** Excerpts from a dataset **
=== Section Start ===
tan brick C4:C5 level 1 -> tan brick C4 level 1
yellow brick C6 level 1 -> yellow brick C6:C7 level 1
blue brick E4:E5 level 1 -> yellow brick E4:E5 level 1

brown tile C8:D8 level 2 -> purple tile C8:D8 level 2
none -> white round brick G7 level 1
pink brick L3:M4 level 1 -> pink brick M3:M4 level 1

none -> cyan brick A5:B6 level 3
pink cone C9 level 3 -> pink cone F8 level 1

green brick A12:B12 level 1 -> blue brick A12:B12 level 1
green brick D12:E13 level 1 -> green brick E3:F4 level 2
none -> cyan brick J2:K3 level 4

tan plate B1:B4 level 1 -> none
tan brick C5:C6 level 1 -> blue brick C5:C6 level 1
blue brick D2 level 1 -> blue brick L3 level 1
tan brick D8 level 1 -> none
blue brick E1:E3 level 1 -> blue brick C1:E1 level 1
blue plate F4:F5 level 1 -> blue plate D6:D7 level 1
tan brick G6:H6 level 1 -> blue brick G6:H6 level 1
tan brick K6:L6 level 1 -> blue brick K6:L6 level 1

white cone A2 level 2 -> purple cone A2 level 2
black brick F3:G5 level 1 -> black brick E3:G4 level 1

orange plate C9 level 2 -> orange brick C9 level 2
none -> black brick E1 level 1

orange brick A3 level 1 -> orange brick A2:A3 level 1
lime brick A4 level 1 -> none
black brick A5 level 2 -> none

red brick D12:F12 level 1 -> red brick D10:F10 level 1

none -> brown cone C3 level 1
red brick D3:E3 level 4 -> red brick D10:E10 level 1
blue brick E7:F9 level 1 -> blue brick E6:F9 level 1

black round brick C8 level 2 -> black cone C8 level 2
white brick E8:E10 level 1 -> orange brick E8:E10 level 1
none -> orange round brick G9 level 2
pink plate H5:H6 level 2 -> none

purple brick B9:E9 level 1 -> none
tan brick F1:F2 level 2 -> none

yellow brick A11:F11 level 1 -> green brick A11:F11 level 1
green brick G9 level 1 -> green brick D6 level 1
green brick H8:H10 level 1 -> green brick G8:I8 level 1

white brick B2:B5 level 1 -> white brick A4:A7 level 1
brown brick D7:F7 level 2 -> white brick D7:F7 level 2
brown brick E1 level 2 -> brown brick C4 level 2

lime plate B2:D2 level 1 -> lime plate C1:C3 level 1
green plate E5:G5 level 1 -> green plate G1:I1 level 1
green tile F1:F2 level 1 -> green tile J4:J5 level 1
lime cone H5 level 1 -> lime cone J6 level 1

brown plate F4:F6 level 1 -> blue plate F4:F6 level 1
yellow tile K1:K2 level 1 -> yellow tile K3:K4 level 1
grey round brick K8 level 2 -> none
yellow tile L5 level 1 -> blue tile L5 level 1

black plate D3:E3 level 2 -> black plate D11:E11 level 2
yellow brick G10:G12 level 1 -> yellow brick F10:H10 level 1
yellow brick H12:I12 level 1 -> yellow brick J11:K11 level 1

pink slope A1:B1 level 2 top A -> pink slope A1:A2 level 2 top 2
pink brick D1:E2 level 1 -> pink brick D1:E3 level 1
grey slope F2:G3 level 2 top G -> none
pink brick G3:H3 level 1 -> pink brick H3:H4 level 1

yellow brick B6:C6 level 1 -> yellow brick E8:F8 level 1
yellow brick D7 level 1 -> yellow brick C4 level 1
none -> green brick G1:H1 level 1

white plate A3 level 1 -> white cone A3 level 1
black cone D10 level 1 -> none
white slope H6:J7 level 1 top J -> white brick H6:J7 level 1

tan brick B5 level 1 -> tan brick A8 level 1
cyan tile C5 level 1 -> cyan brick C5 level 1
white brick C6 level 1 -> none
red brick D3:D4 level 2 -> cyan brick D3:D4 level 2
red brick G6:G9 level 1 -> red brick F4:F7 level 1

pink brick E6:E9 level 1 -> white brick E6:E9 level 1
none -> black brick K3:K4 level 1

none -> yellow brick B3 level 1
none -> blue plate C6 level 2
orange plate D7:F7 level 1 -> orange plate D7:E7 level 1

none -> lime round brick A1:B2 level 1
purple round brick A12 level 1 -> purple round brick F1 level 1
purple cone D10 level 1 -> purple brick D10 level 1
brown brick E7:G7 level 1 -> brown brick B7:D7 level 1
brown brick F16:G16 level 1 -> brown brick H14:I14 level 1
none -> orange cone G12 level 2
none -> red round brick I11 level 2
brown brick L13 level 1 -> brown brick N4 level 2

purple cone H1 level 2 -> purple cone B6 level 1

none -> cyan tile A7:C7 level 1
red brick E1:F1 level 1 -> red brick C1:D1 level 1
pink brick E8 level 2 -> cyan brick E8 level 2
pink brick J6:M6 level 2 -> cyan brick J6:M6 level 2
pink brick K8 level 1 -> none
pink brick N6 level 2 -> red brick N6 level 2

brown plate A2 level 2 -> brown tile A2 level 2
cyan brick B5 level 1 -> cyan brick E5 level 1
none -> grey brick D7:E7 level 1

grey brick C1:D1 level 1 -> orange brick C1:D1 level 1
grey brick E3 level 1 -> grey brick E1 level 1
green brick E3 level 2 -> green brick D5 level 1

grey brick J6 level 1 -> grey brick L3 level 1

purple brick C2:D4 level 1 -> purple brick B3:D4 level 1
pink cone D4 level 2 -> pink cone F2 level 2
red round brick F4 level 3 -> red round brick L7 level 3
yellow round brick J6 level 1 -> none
=== Section End ===
** What the exercise asks **
The full data must appear again, retyped in every detail.

** Completed task **
tan brick C4:C5 level 1 -> tan brick C4 level 1
yellow brick C6 level 1 -> yellow brick C6:C7 level 1
blue brick E4:E5 level 1 -> yellow brick E4:E5 level 1

brown tile C8:D8 level 2 -> purple tile C8:D8 level 2
none -> white round brick G7 level 1
pink brick L3:M4 level 1 -> pink brick M3:M4 level 1

none -> cyan brick A5:B6 level 3
pink cone C9 level 3 -> pink cone F8 level 1

green brick A12:B12 level 1 -> blue brick A12:B12 level 1
green brick D12:E13 level 1 -> green brick E3:F4 level 2
none -> cyan brick J2:K3 level 4

tan plate B1:B4 level 1 -> none
tan brick C5:C6 level 1 -> blue brick C5:C6 level 1
blue brick D2 level 1 -> blue brick L3 level 1
tan brick D8 level 1 -> none
blue brick E1:E3 level 1 -> blue brick C1:E1 level 1
blue plate F4:F5 level 1 -> blue plate D6:D7 level 1
tan brick G6:H6 level 1 -> blue brick G6:H6 level 1
tan brick K6:L6 level 1 -> blue brick K6:L6 level 1

white cone A2 level 2 -> purple cone A2 level 2
black brick F3:G5 level 1 -> black brick E3:G4 level 1

orange plate C9 level 2 -> orange brick C9 level 2
none -> black brick E1 level 1

orange brick A3 level 1 -> orange brick A2:A3 level 1
lime brick A4 level 1 -> none
black brick A5 level 2 -> none

red brick D12:F12 level 1 -> red brick D10:F10 level 1

none -> brown cone C3 level 1
red brick D3:E3 level 4 -> red brick D10:E10 level 1
blue brick E7:F9 level 1 -> blue brick E6:F9 level 1

black round brick C8 level 2 -> black cone C8 level 2
white brick E8:E10 level 1 -> orange brick E8:E10 level 1
none -> orange round brick G9 level 2
pink plate H5:H6 level 2 -> none

purple brick B9:E9 level 1 -> none
tan brick F1:F2 level 2 -> none

yellow brick A11:F11 level 1 -> green brick A11:F11 level 1
green brick G9 level 1 -> green brick D6 level 1
green brick H8:H10 level 1 -> green brick G8:I8 level 1

white brick B2:B5 level 1 -> white brick A4:A7 level 1
brown brick D7:F7 level 2 -> white brick D7:F7 level 2
brown brick E1 level 2 -> brown brick C4 level 2

lime plate B2:D2 level 1 -> lime plate C1:C3 level 1
green plate E5:G5 level 1 -> green plate G1:I1 level 1
green tile F1:F2 level 1 -> green tile J4:J5 level 1
lime cone H5 level 1 -> lime cone J6 level 1

brown plate F4:F6 level 1 -> blue plate F4:F6 level 1
yellow tile K1:K2 level 1 -> yellow tile K3:K4 level 1
grey round brick K8 level 2 -> none
yellow tile L5 level 1 -> blue tile L5 level 1

black plate D3:E3 level 2 -> black plate D11:E11 level 2
yellow brick G10:G12 level 1 -> yellow brick F10:H10 level 1
yellow brick H12:I12 level 1 -> yellow brick J11:K11 level 1

pink slope A1:B1 level 2 top A -> pink slope A1:A2 level 2 top 2
pink brick D1:E2 level 1 -> pink brick D1:E3 level 1
grey slope F2:G3 level 2 top G -> none
pink brick G3:H3 level 1 -> pink brick H3:H4 level 1

yellow brick B6:C6 level 1 -> yellow brick E8:F8 level 1
yellow brick D7 level 1 -> yellow brick C4 level 1
none -> green brick G1:H1 level 1

white plate A3 level 1 -> white cone A3 level 1
black cone D10 level 1 -> none
white slope H6:J7 level 1 top J -> white brick H6:J7 level 1

tan brick B5 level 1 -> tan brick A8 level 1
cyan tile C5 level 1 -> cyan brick C5 level 1
white brick C6 level 1 -> none
red brick D3:D4 level 2 -> cyan brick D3:D4 level 2
red brick G6:G9 level 1 -> red brick F4:F7 level 1

pink brick E6:E9 level 1 -> white brick E6:E9 level 1
none -> black brick K3:K4 level 1

none -> yellow brick B3 level 1
none -> blue plate C6 level 2
orange plate D7:F7 level 1 -> orange plate D7:E7 level 1

none -> lime round brick A1:B2 level 1
purple round brick A12 level 1 -> purple round brick F1 level 1
purple cone D10 level 1 -> purple brick D10 level 1
brown brick E7:G7 level 1 -> brown brick B7:D7 level 1
brown brick F16:G16 level 1 -> brown brick H14:I14 level 1
none -> orange cone G12 level 2
none -> red round brick I11 level 2
brown brick L13 level 1 -> brown brick N4 level 2

purple cone H1 level 2 -> purple cone B6 level 1

none -> cyan tile A7:C7 level 1
red brick E1:F1 level 1 -> red brick C1:D1 level 1
pink brick E8 level 2 -> cyan brick E8 level 2
pink brick J6:M6 level 2 -> cyan brick J6:M6 level 2
pink brick K8 level 1 -> none
pink brick N6 level 2 -> red brick N6 level 2

brown plate A2 level 2 -> brown tile A2 level 2
cyan brick B5 level 1 -> cyan brick E5 level 1
none -> grey brick D7:E7 level 1

grey brick C1:D1 level 1 -> orange brick C1:D1 level 1
grey brick E3 level 1 -> grey brick E1 level 1
green brick E3 level 2 -> green brick D5 level 1

grey brick J6 level 1 -> grey brick L3 level 1

purple brick C2:D4 level 1 -> purple brick B3:D4 level 1
pink cone D4 level 2 -> pink cone F2 level 2
red round brick F4 level 3 -> red round brick L7 level 3
yellow round brick J6 level 1 -> none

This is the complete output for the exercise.